Given material ->

BEGIN

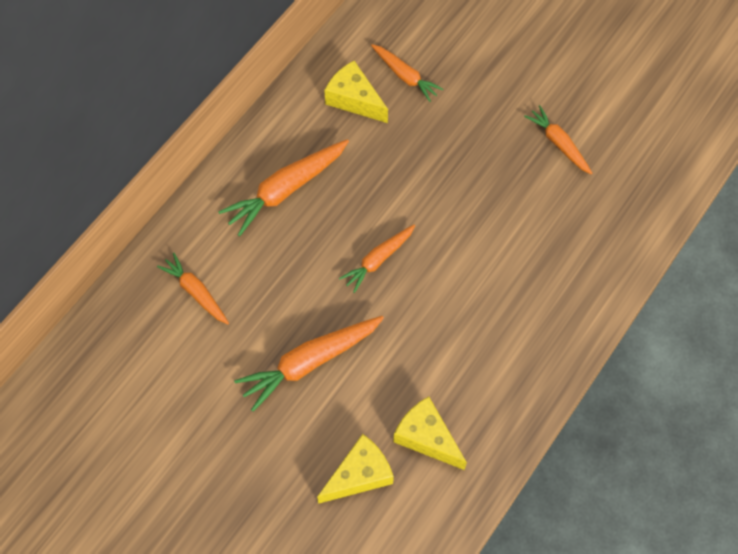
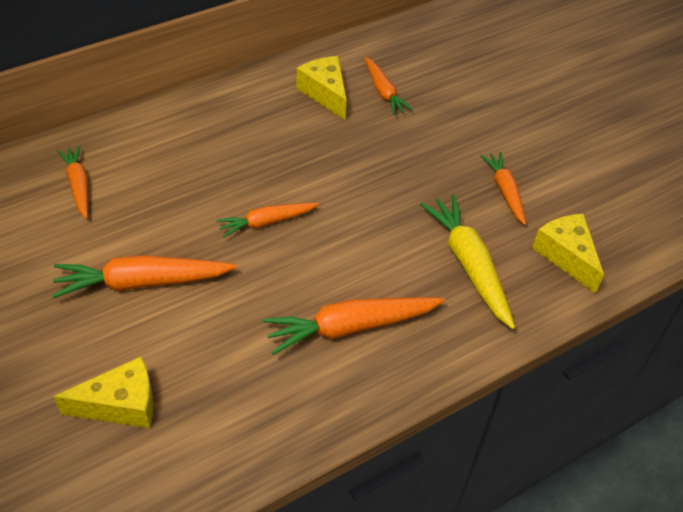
camera: 20 degrees right, 15 degrees down
orange carrot [218,139,349,236] -> orange carrot moved to [263,297,445,355]
yellow cheese [393,396,467,470] -> yellow cheese moved to [532,214,604,294]
none -> yellow carrot [420,194,515,329]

END

Activity -> A verbatim copy of the listing above, starting from the line with "yellow cheese [393,396,467,470]" and running to its last line, is the only output needed.

Task answer ->
yellow cheese [393,396,467,470] -> yellow cheese moved to [532,214,604,294]
none -> yellow carrot [420,194,515,329]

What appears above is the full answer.